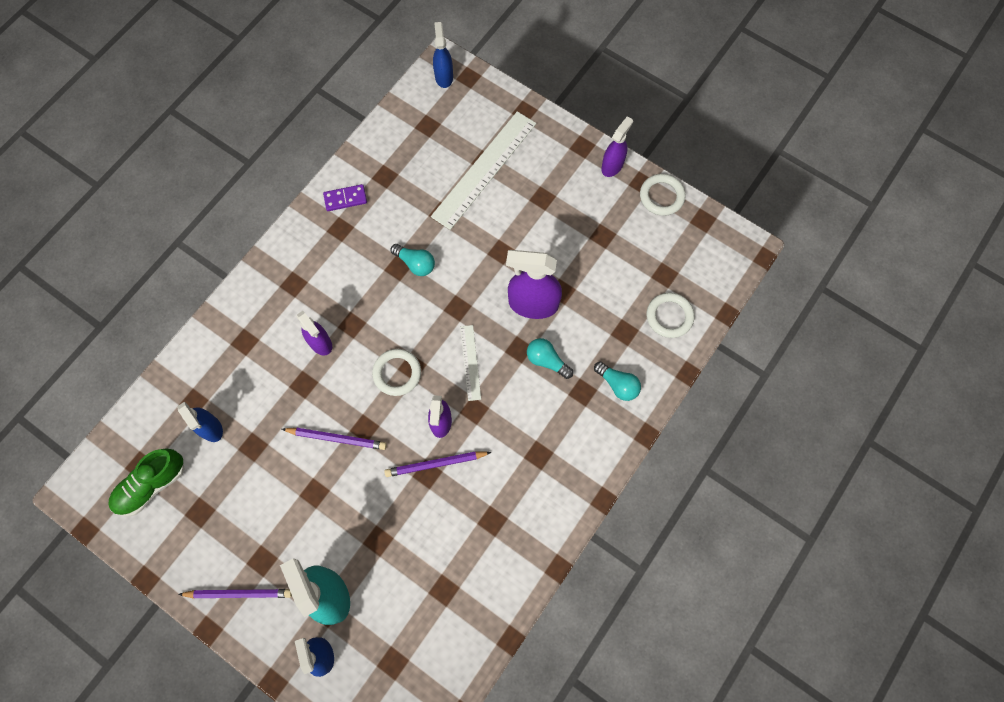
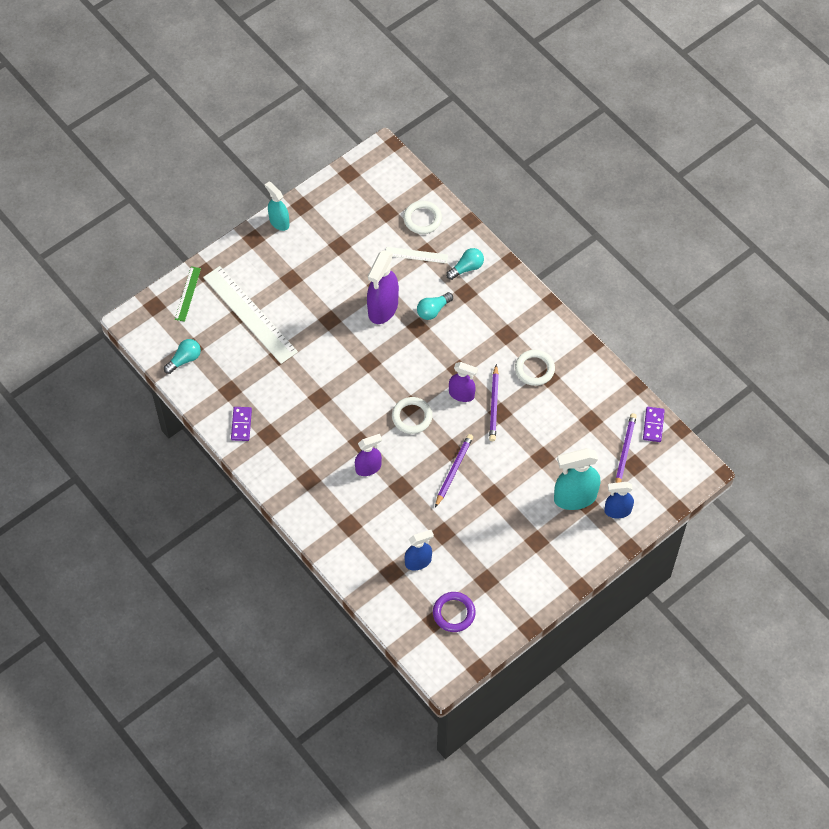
camera: 75 degrees left, 10 degrees down
green shoe [108,448,185,516] -> purple ring [433,592,476,632]
purple pencil [178,589,292,599] -> purple pencil moved to [616,413,637,483]
turquoise light bulb [391,244,435,276] -> turquoise light bulb moved to [164,339,201,374]
blue spray bottle [433,22,453,88] -> none
white ruler [460,325,481,401] -> white ruler moved to [386,247,448,263]
purple spray bottle [601,116,633,177] -> turquoise spray bottle [265,181,289,231]
white ring [640,174,686,216] -> white ring moved to [515,350,555,386]
none -> green ruler [175,266,201,322]
none -> purple domino [643,407,665,442]

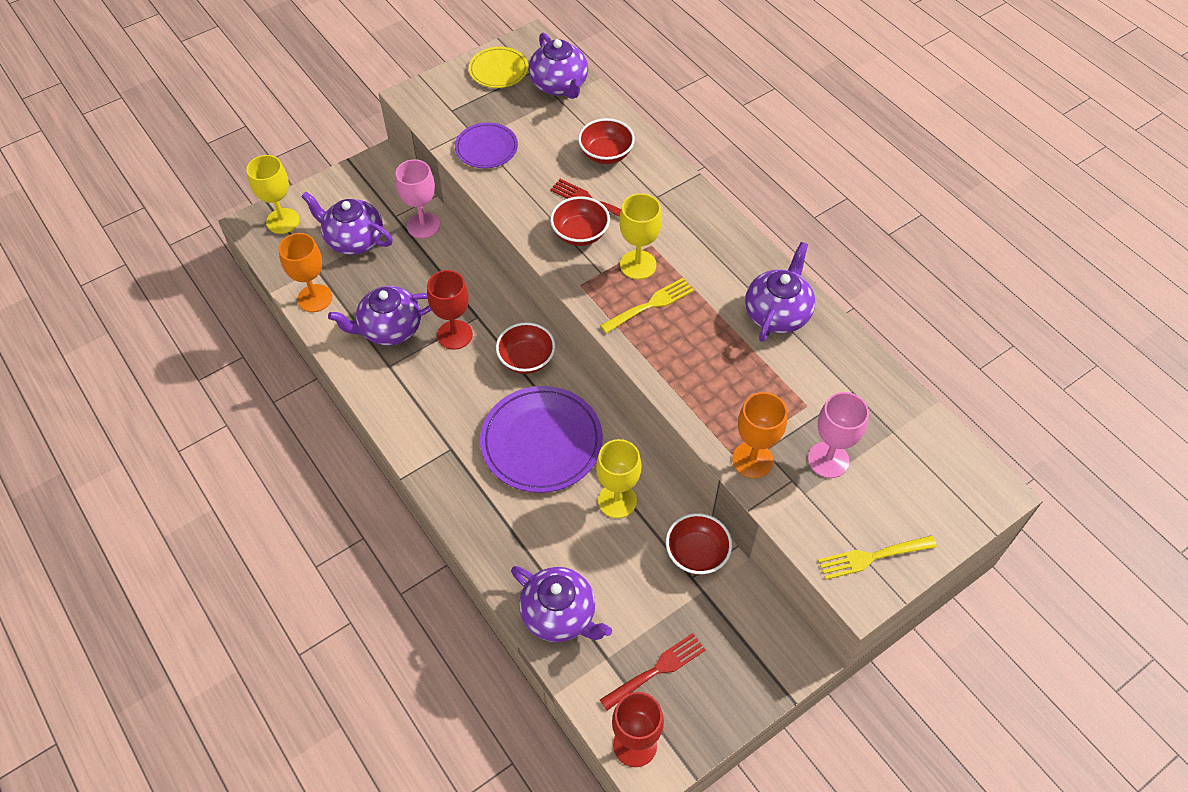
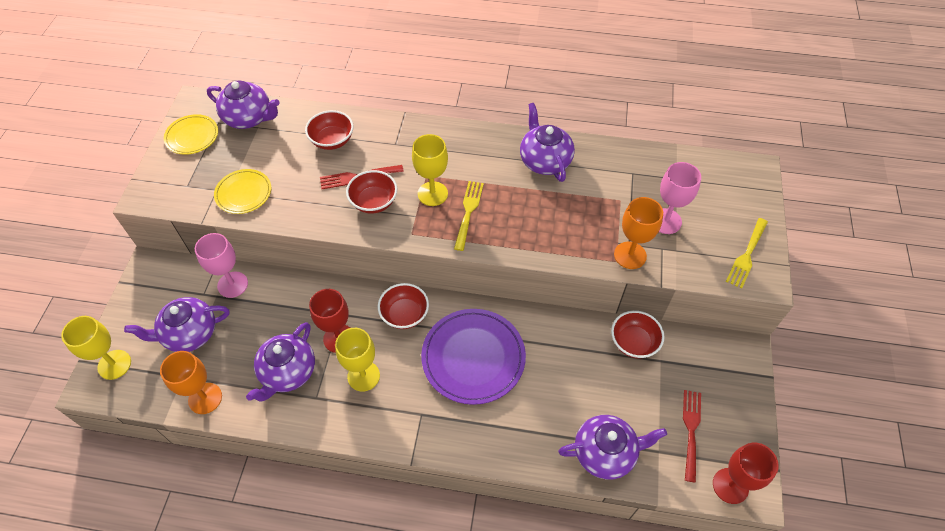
camera: 45 degrees left, 0 degrees up
purple plate [455,122,518,168] -> yellow plate [214,169,271,214]
yellow goblet [596,439,642,518] -> yellow goblet moved to [335,328,380,392]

—————

Emit an exact copy of the lines from the line bearing "none -> green ruler [175,266,201,322]" through the last line above, inclusive, and leave the images out.

none -> green ruler [175,266,201,322]
none -> purple domino [643,407,665,442]

camera: 45 degrees left, 0 degrees up
purple plate [455,122,518,168] -> yellow plate [214,169,271,214]
yellow goblet [596,439,642,518] -> yellow goblet moved to [335,328,380,392]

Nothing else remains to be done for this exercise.